> Exercise details: Copy each line below in which the string "plus" appears.

[Records from a dataset]
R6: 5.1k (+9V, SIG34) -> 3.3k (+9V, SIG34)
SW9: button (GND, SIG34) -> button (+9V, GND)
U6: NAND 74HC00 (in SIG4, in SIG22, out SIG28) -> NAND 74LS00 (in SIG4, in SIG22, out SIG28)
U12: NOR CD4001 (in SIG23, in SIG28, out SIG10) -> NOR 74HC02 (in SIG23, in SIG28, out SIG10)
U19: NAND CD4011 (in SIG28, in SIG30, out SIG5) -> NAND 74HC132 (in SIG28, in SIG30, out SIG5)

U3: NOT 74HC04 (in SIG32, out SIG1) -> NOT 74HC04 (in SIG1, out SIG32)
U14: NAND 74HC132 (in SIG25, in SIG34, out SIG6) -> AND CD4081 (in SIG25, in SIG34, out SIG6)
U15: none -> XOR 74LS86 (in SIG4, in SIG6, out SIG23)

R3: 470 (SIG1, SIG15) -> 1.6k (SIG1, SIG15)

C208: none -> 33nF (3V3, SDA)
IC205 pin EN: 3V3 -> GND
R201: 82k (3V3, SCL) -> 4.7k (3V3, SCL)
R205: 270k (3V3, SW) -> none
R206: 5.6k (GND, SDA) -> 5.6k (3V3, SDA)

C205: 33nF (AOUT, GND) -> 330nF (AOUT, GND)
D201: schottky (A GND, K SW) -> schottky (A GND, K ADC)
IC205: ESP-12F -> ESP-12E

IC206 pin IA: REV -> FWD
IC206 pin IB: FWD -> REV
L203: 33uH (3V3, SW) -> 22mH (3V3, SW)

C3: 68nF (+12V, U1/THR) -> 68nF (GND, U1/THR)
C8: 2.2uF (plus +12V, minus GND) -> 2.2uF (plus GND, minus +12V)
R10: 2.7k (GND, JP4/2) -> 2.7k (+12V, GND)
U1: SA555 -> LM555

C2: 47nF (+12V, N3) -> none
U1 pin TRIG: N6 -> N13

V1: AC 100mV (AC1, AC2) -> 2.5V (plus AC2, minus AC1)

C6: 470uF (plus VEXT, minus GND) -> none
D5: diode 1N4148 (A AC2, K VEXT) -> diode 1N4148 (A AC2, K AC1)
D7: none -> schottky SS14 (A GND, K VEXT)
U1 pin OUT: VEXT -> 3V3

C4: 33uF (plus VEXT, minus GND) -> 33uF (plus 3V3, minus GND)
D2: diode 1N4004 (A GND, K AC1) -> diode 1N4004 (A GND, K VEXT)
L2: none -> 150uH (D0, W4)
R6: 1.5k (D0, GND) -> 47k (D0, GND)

> Exercise solution:
C8: 2.2uF (plus +12V, minus GND) -> 2.2uF (plus GND, minus +12V)
V1: AC 100mV (AC1, AC2) -> 2.5V (plus AC2, minus AC1)
C6: 470uF (plus VEXT, minus GND) -> none
C4: 33uF (plus VEXT, minus GND) -> 33uF (plus 3V3, minus GND)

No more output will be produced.